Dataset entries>
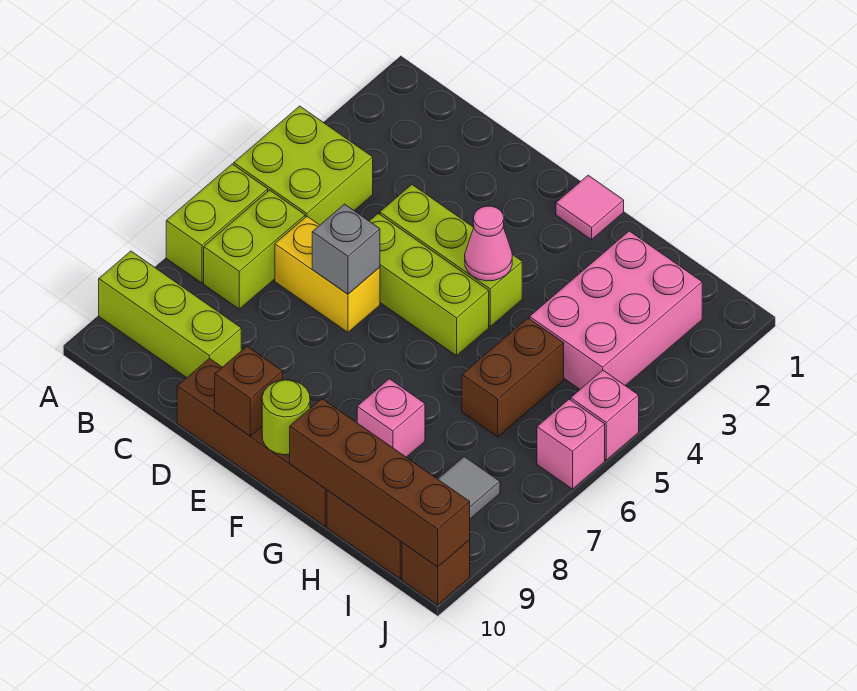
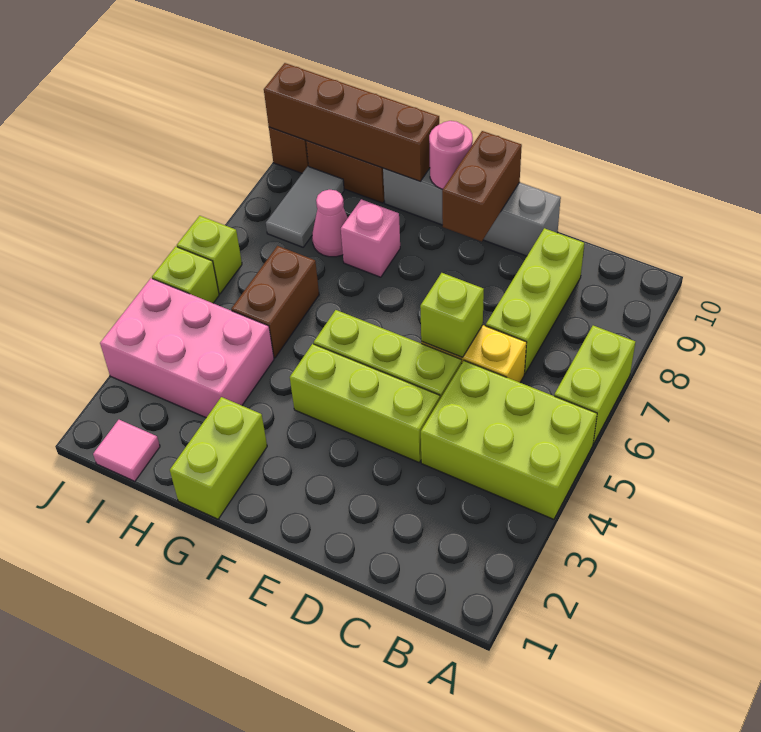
lime brick A4:B5 level 1 -> lime brick A4:C5 level 1
lime brick A9:C9 level 1 -> lime brick C7:C9 level 1
lime brick B6:B7 level 1 -> lime brick G1:G2 level 1
grey brick D6 level 2 -> lime brick D6 level 2
brown brick D10:G10 level 1 -> grey brick D10:G10 level 1
brown brick E10 level 2 -> brown brick E9:E10 level 2
pink tile F1 level 1 -> pink tile I1 level 1
pink cone F4 level 2 -> pink cone H8 level 1
lime round brick F10 level 2 -> pink round brick F10 level 2
pink brick H2:I4 level 1 -> pink brick H3:J4 level 1
pink brick J5 level 1 -> lime brick J5 level 1
pink brick J6 level 1 -> lime brick J6 level 1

What you need to do>
Repeat, without changes, every line from the one that contains "lime brick B6:B7" through the final line of the data.

Exercise output>
lime brick B6:B7 level 1 -> lime brick G1:G2 level 1
grey brick D6 level 2 -> lime brick D6 level 2
brown brick D10:G10 level 1 -> grey brick D10:G10 level 1
brown brick E10 level 2 -> brown brick E9:E10 level 2
pink tile F1 level 1 -> pink tile I1 level 1
pink cone F4 level 2 -> pink cone H8 level 1
lime round brick F10 level 2 -> pink round brick F10 level 2
pink brick H2:I4 level 1 -> pink brick H3:J4 level 1
pink brick J5 level 1 -> lime brick J5 level 1
pink brick J6 level 1 -> lime brick J6 level 1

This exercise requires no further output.